• _Required work_
Where the word "factor" occurs in a line of the listing below, copy that line.

• _Listed records_
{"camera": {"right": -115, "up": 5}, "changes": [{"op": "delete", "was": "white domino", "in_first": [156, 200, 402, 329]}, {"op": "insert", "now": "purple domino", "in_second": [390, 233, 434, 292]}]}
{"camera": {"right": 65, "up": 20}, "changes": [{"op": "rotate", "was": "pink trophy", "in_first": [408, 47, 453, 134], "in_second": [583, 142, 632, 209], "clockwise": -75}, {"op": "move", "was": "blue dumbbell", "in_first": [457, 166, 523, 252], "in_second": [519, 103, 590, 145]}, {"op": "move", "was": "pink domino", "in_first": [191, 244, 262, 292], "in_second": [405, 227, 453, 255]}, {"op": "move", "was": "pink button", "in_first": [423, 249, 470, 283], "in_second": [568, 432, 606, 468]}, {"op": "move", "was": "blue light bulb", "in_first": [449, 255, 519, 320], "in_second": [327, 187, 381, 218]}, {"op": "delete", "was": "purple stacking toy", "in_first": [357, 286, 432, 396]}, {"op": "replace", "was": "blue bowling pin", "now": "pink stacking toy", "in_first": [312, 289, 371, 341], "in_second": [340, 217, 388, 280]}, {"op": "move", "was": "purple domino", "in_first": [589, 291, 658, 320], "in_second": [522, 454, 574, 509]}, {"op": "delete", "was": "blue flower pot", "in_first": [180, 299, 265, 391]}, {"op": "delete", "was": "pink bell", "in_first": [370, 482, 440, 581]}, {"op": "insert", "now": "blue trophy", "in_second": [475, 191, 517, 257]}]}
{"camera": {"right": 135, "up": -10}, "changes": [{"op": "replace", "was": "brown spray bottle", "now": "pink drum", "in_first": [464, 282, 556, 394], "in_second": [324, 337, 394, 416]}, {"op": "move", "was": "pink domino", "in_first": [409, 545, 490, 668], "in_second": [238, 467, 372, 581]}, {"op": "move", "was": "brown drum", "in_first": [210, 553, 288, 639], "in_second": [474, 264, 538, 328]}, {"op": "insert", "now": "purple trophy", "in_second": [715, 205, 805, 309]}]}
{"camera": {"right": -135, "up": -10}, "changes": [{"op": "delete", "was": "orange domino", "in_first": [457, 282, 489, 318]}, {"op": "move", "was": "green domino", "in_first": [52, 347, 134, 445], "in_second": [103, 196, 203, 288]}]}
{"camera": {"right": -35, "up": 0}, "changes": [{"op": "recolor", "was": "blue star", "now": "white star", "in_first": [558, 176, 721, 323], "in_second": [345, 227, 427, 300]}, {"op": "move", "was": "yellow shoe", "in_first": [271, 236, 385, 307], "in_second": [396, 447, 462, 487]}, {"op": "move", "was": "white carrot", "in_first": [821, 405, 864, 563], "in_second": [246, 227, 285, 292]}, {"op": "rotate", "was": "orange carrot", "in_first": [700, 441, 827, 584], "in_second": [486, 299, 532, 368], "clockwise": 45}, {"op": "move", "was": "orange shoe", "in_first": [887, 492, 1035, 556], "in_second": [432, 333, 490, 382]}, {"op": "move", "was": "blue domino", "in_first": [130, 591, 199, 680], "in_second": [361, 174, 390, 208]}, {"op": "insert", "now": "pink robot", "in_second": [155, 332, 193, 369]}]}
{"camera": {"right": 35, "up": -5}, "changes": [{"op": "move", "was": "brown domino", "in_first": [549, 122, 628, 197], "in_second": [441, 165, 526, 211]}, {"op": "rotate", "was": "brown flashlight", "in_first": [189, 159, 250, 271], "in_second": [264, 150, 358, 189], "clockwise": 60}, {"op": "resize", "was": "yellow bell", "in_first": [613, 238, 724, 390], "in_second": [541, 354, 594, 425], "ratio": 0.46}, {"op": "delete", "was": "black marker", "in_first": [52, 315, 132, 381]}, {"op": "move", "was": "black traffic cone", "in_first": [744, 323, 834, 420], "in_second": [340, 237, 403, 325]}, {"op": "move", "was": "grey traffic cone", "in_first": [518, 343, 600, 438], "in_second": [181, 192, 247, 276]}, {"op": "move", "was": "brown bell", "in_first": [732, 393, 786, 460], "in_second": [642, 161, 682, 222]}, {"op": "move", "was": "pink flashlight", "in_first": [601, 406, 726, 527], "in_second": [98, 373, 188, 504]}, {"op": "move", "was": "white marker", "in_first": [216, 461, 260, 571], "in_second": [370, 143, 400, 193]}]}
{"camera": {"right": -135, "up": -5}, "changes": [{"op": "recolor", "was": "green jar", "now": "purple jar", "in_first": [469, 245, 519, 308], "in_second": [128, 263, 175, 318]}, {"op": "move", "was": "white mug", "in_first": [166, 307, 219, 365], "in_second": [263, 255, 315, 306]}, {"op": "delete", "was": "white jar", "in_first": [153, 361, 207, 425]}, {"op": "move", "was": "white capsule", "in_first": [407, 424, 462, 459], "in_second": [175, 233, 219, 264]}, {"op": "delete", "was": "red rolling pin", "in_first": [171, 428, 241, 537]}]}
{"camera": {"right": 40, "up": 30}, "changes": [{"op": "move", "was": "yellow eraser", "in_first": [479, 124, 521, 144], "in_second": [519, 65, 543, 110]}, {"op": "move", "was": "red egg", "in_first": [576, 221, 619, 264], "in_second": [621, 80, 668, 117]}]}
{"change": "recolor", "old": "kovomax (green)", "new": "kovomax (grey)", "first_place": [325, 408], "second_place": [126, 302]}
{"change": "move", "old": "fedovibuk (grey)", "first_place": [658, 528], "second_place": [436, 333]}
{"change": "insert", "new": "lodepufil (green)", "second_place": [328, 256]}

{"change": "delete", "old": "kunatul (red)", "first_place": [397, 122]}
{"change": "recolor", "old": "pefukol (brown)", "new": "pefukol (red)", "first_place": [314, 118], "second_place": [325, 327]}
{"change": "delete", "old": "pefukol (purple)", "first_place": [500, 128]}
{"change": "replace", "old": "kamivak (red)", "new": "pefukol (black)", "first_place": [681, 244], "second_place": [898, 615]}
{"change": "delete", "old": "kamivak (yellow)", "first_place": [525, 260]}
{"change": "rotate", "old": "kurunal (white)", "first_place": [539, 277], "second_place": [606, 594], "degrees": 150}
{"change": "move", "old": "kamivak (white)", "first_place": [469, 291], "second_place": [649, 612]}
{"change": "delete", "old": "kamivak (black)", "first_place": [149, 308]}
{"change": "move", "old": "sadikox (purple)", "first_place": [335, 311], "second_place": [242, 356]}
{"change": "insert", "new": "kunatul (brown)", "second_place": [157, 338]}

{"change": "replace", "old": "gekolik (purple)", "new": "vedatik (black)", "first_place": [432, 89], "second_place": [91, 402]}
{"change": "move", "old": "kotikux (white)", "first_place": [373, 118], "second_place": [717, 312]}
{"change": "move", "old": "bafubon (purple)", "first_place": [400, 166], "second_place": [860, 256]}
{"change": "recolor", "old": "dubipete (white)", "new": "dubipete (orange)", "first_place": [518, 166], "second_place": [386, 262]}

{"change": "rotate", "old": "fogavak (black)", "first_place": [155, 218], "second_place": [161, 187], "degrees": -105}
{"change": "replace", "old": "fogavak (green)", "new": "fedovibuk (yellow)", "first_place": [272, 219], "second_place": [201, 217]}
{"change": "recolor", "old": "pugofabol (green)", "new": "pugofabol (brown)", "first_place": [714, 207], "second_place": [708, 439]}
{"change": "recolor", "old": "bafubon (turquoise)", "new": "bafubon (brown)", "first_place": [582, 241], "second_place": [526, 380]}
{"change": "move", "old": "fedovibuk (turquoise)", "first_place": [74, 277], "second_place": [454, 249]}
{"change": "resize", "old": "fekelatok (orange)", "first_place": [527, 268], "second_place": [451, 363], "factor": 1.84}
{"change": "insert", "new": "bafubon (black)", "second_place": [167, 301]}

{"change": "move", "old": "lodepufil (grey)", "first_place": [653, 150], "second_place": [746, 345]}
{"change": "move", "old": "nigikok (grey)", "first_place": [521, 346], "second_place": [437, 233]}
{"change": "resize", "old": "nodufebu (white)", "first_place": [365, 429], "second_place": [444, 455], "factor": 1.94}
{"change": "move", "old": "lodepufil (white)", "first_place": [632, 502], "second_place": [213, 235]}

• _Task response_
{"change": "resize", "old": "fekelatok (orange)", "first_place": [527, 268], "second_place": [451, 363], "factor": 1.84}
{"change": "resize", "old": "nodufebu (white)", "first_place": [365, 429], "second_place": [444, 455], "factor": 1.94}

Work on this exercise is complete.